[Object transformation records]
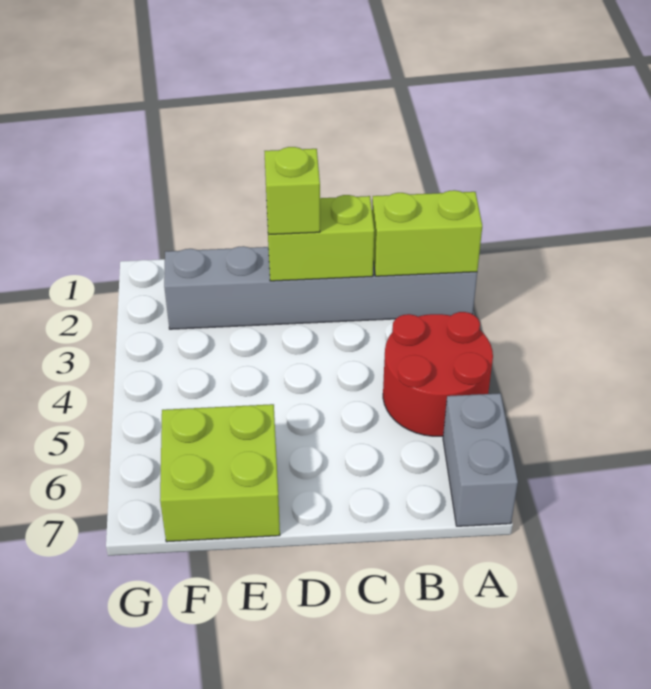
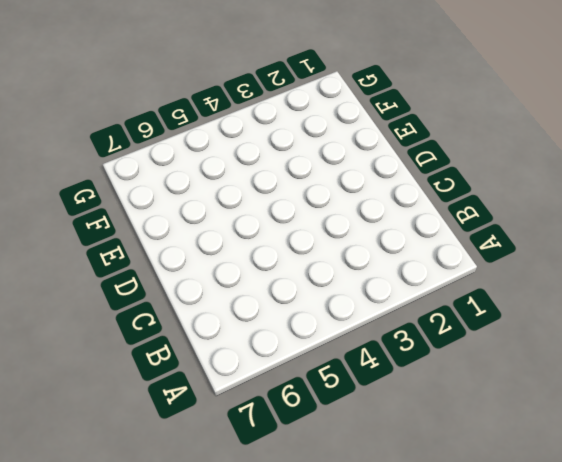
none -> grey brick A2:F2 level 1
none -> red round brick A4:B5 level 1

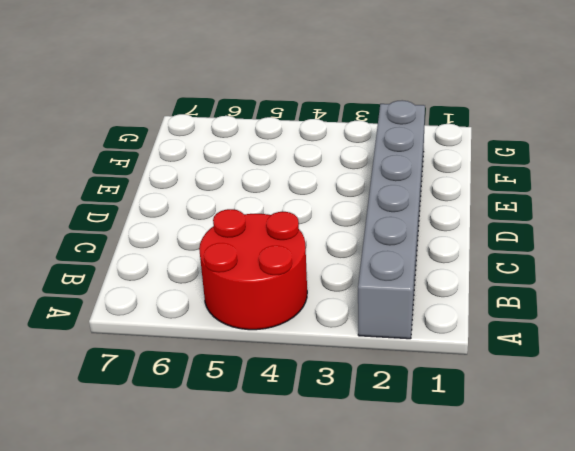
none -> grey brick A6:A7 level 1
none -> lime brick E6:F7 level 1

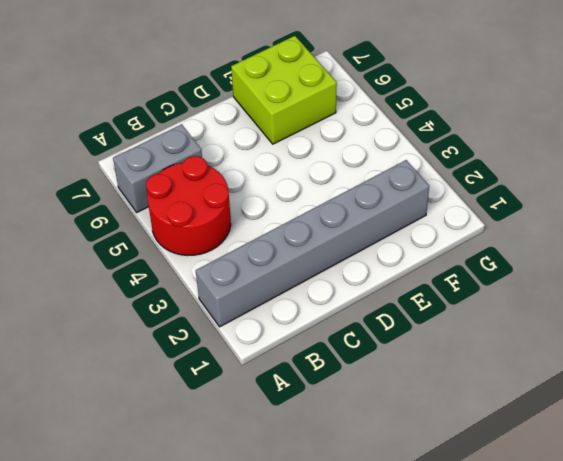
grey brick A6:B6 level 1 -> grey brick A6:A7 level 1
none -> lime brick A2:B2 level 2
none -> lime brick C2:D2 level 2

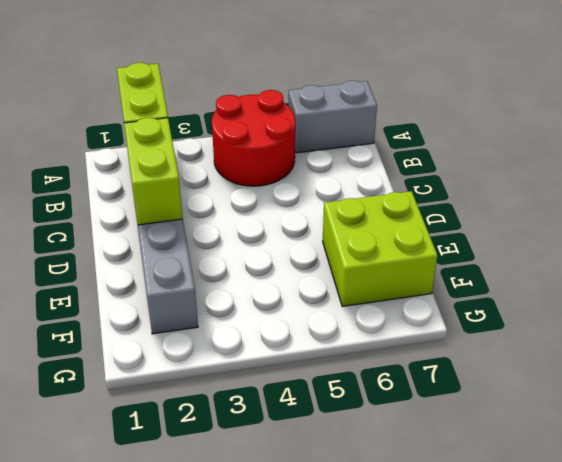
none -> lime brick D2 level 3

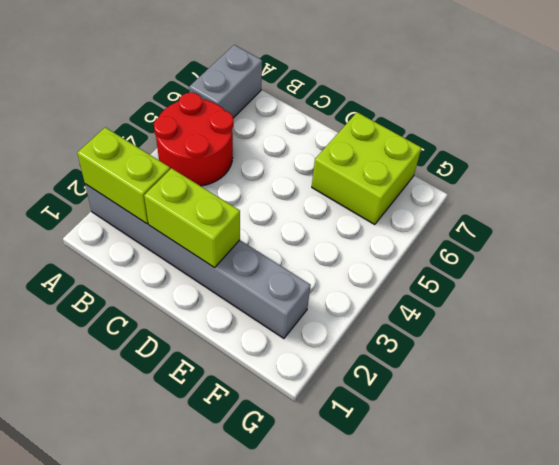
none -> lime brick D2 level 3

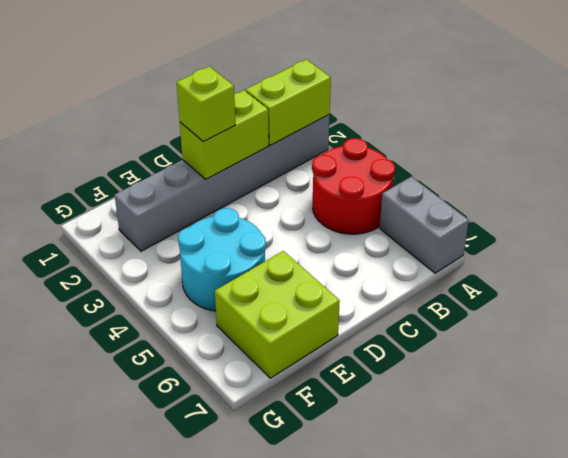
cyan round brick E4:F5 level 1 -> none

## [WORK TASK]
Please transcribe exactly the lines from the one that contains "none -> grey brick A6:A7 level 1" through the closing line of the entries, with no pictures.

## [ANSWER BOX]
none -> grey brick A6:A7 level 1
none -> lime brick E6:F7 level 1

grey brick A6:B6 level 1 -> grey brick A6:A7 level 1
none -> lime brick A2:B2 level 2
none -> lime brick C2:D2 level 2

none -> lime brick D2 level 3

none -> lime brick D2 level 3

cyan round brick E4:F5 level 1 -> none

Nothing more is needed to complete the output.